Dataset -
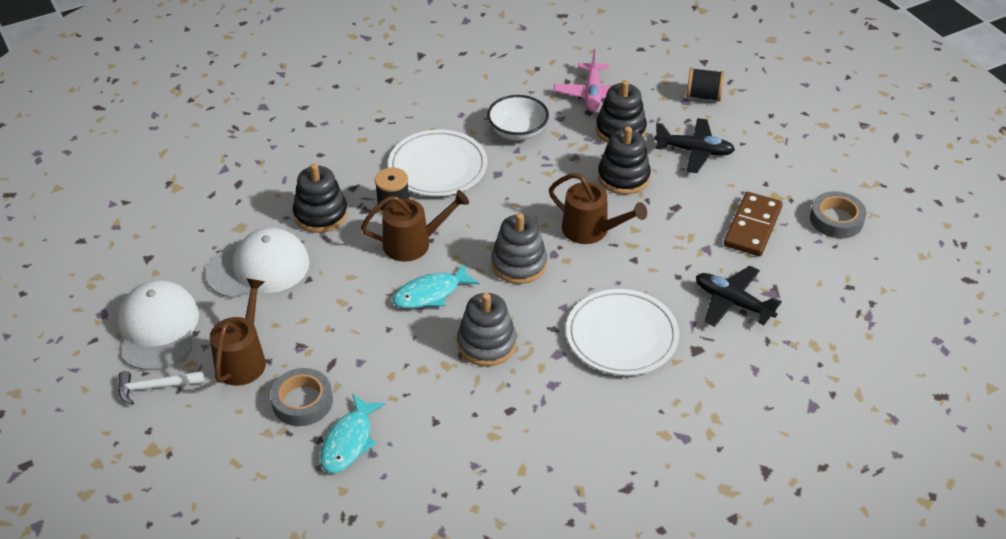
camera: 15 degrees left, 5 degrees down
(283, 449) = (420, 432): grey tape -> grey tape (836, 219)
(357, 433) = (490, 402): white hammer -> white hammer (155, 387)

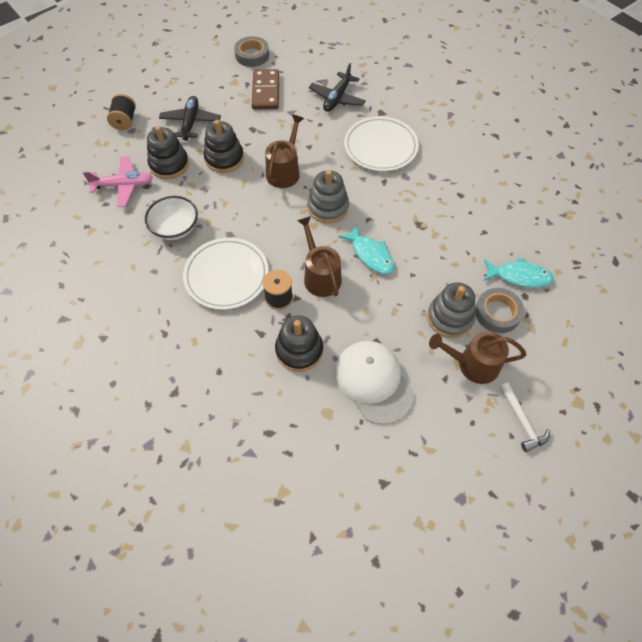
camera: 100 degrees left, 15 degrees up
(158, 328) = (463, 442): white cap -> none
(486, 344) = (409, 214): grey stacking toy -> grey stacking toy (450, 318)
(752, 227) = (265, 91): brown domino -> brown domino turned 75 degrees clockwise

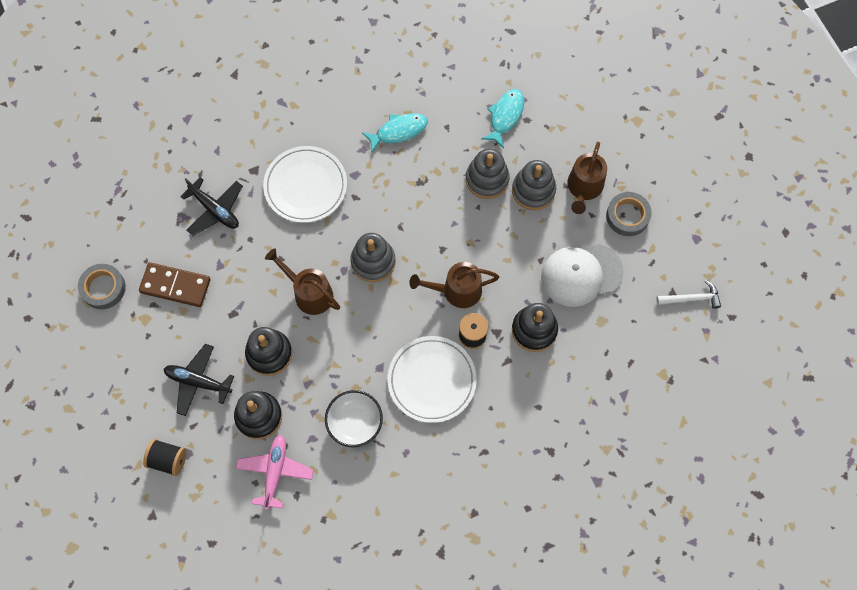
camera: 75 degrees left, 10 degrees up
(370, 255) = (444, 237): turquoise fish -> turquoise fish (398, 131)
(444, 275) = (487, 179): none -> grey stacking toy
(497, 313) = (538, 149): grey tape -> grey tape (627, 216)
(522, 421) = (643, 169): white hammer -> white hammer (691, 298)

Exercise aim -
Repeat, exactly and in full, every entry in the data, but not the pictures.

Task output -
camera: 15 degrees left, 5 degrees down
(283, 449) = (420, 432): grey tape -> grey tape (836, 219)
(357, 433) = (490, 402): white hammer -> white hammer (155, 387)

camera: 100 degrees left, 15 degrees up
(158, 328) = (463, 442): white cap -> none
(486, 344) = (409, 214): grey stacking toy -> grey stacking toy (450, 318)
(752, 227) = (265, 91): brown domino -> brown domino turned 75 degrees clockwise

camera: 75 degrees left, 10 degrees up
(370, 255) = (444, 237): turquoise fish -> turquoise fish (398, 131)
(444, 275) = (487, 179): none -> grey stacking toy
(497, 313) = (538, 149): grey tape -> grey tape (627, 216)
(522, 421) = (643, 169): white hammer -> white hammer (691, 298)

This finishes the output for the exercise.